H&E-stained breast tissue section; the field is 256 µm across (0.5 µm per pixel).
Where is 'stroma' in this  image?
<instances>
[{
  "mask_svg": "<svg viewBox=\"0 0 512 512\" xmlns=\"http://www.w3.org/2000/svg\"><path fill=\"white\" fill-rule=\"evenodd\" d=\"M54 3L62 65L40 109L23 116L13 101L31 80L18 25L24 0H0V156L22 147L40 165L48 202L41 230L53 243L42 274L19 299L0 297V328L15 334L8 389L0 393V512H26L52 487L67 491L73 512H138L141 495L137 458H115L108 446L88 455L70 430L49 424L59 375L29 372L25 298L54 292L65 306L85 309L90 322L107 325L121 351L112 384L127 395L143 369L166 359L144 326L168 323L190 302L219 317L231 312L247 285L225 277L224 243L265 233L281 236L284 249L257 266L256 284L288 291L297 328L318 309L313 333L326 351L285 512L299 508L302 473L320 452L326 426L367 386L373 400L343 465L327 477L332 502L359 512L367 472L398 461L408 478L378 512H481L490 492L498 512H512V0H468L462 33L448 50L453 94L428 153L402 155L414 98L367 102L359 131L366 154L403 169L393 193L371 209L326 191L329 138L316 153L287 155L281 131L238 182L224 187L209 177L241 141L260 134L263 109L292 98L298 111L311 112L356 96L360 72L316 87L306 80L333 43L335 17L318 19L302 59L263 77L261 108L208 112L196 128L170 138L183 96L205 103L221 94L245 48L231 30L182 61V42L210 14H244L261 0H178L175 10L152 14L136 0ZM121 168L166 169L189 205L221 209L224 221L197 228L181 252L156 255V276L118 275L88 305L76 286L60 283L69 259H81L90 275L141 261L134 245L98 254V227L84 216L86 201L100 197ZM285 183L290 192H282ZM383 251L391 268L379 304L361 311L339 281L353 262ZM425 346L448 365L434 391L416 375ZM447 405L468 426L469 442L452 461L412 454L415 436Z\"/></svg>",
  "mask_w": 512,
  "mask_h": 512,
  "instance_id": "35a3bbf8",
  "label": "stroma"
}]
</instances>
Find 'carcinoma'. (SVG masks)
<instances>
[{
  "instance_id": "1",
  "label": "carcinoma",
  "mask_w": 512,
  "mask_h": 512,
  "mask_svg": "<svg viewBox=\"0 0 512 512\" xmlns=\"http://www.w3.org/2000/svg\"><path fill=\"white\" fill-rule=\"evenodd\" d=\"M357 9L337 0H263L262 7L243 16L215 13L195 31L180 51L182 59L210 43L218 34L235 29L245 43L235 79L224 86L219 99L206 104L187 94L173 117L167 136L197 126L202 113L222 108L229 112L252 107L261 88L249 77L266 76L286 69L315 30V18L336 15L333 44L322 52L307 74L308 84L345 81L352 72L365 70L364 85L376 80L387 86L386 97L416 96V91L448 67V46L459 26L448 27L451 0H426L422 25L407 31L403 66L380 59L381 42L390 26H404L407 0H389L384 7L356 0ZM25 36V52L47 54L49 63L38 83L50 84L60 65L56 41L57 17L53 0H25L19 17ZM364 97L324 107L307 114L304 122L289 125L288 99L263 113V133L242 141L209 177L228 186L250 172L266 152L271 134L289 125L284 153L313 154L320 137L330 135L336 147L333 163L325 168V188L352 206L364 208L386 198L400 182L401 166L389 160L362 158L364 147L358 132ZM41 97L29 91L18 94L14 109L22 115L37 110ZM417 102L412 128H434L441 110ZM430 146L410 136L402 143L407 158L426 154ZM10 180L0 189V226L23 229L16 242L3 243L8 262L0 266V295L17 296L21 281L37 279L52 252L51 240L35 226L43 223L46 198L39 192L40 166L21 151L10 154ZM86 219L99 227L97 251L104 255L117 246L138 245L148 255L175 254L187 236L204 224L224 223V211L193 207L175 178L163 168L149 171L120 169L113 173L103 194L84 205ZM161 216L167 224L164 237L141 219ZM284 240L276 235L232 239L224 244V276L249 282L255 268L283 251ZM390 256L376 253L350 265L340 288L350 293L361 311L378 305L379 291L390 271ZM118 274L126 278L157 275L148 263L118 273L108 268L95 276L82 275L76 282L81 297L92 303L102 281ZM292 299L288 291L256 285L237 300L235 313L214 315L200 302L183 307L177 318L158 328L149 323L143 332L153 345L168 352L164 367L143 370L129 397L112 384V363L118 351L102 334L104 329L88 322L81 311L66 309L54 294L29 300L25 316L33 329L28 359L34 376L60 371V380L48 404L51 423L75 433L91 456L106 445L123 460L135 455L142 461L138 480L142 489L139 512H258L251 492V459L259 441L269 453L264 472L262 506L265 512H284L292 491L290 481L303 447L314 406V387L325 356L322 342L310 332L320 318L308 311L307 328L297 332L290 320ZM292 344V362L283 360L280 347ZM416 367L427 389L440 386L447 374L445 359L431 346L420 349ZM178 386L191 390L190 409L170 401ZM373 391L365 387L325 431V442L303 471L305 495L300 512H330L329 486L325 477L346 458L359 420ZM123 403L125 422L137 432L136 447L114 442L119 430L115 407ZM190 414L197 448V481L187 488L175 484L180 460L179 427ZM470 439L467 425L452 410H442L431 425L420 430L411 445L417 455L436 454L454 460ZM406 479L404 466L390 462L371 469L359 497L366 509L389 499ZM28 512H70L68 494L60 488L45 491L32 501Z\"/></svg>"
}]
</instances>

= = = = =

WHAT YOU WILL DO
Return each line of the records above exactly as it reads.

WRITTEN SOLUTION
H&E-stained breast tissue section; the field is 256 µm across (0.5 µm per pixel).
Where is 'stroma' in this  image?
<instances>
[{
  "mask_svg": "<svg viewBox=\"0 0 512 512\" xmlns=\"http://www.w3.org/2000/svg\"><path fill=\"white\" fill-rule=\"evenodd\" d=\"M54 3L62 65L40 109L23 116L13 101L31 80L18 25L24 0H0V156L22 147L40 165L48 202L41 230L53 243L42 274L19 299L0 297V328L15 334L8 389L0 393V512H26L52 487L67 491L73 512H138L141 495L137 458H115L108 446L88 455L70 430L49 424L59 375L29 372L25 298L54 292L65 306L85 309L90 322L107 325L121 351L112 384L127 395L143 369L166 359L144 326L168 323L190 302L219 317L231 312L247 285L225 277L224 243L265 233L281 236L284 249L257 266L256 284L288 291L297 328L318 309L313 333L326 351L285 512L299 508L302 473L320 452L326 426L367 386L373 400L343 465L327 477L332 502L359 512L367 472L398 461L408 478L378 512H481L490 492L498 512H512V0H468L462 33L448 50L453 94L428 153L402 155L414 98L367 102L359 131L366 154L403 169L393 193L371 209L326 191L329 138L316 153L287 155L281 131L238 182L224 187L209 177L241 141L260 134L263 109L292 98L298 111L311 112L356 96L360 72L316 87L306 80L333 43L335 17L318 19L302 59L263 77L261 108L208 112L196 128L170 138L183 96L205 103L221 94L245 48L231 30L182 61V42L210 14H244L261 0H178L175 10L152 14L136 0ZM121 168L166 169L189 205L221 209L224 221L197 228L181 252L156 255V276L118 275L88 305L76 286L60 283L69 259H81L90 275L141 261L134 245L98 254V227L84 216L86 201L100 197ZM285 183L290 192H282ZM383 251L391 268L379 304L361 311L339 281L353 262ZM425 346L448 365L434 391L416 375ZM447 405L468 426L469 442L452 461L412 454L415 436Z\"/></svg>",
  "mask_w": 512,
  "mask_h": 512,
  "instance_id": "35a3bbf8",
  "label": "stroma"
}]
</instances>
Find 'carcinoma'. (SVG masks)
<instances>
[{
  "instance_id": "1",
  "label": "carcinoma",
  "mask_w": 512,
  "mask_h": 512,
  "mask_svg": "<svg viewBox=\"0 0 512 512\" xmlns=\"http://www.w3.org/2000/svg\"><path fill=\"white\" fill-rule=\"evenodd\" d=\"M357 9L337 0H263L262 7L243 16L215 13L195 31L180 51L182 59L210 43L218 34L235 29L245 43L235 79L224 86L219 99L206 104L187 94L173 117L167 136L197 126L202 113L222 108L229 112L252 107L261 88L249 77L266 76L286 69L315 30V18L336 15L333 44L322 52L307 74L308 84L345 81L352 72L365 70L364 85L376 80L387 86L386 97L416 96V91L448 67V46L459 26L448 27L451 0H426L422 25L407 31L403 66L380 59L381 42L390 26H404L407 0H389L384 7L356 0ZM25 36V52L47 54L49 63L38 83L50 84L60 65L56 41L57 17L53 0H25L19 17ZM364 97L324 107L307 114L304 122L289 125L288 99L263 113V133L242 141L209 177L228 186L250 172L266 152L271 134L289 125L284 153L313 154L320 137L330 135L336 147L333 163L325 168V188L352 206L364 208L386 198L400 182L401 166L389 160L362 158L364 147L358 132ZM41 97L29 91L18 94L14 109L22 115L37 110ZM417 102L412 128H434L441 110ZM430 146L410 136L402 143L407 158L426 154ZM10 180L0 189V226L23 229L16 242L3 243L8 262L0 266V295L17 296L21 281L37 279L52 252L51 240L35 226L43 223L46 198L39 192L40 166L21 151L10 154ZM86 219L99 227L97 251L104 255L117 246L138 245L148 255L175 254L187 236L204 224L224 223V211L193 207L175 178L163 168L149 171L120 169L113 173L103 194L84 205ZM161 216L167 224L164 237L141 219ZM284 240L276 235L232 239L224 244V276L249 282L255 268L283 251ZM390 256L376 253L350 265L340 288L350 293L361 311L378 305L379 291L390 271ZM118 274L126 278L157 275L148 263L118 273L108 268L95 276L82 275L76 282L81 297L92 303L102 281ZM292 299L288 291L256 285L237 300L235 313L214 315L200 302L183 307L177 318L158 328L149 323L143 332L153 345L168 352L164 367L143 370L129 397L112 384V363L118 351L102 334L104 329L88 322L81 311L66 309L54 294L29 300L25 316L33 329L28 359L34 376L60 371V380L48 404L51 423L75 433L91 456L106 445L123 460L135 455L142 461L138 480L142 489L139 512H258L251 492V459L259 441L269 453L264 472L262 506L265 512H284L292 491L290 481L303 447L314 406V387L325 356L322 342L310 332L320 318L308 311L307 328L297 332L290 320ZM292 344V362L283 360L280 347ZM416 367L427 389L440 386L447 374L445 359L431 346L420 349ZM178 386L191 390L190 409L170 401ZM373 391L365 387L325 431V442L303 471L305 495L300 512H330L329 486L325 477L346 458L359 420ZM123 403L125 422L137 432L136 447L114 442L119 430L115 407ZM190 414L197 448V481L187 488L175 484L180 460L179 427ZM470 439L467 425L452 410H442L431 425L420 430L411 445L417 455L436 454L454 460ZM406 479L404 466L390 462L371 469L359 497L366 509L389 499ZM28 512H70L68 494L60 488L45 491L32 501Z\"/></svg>"
}]
</instances>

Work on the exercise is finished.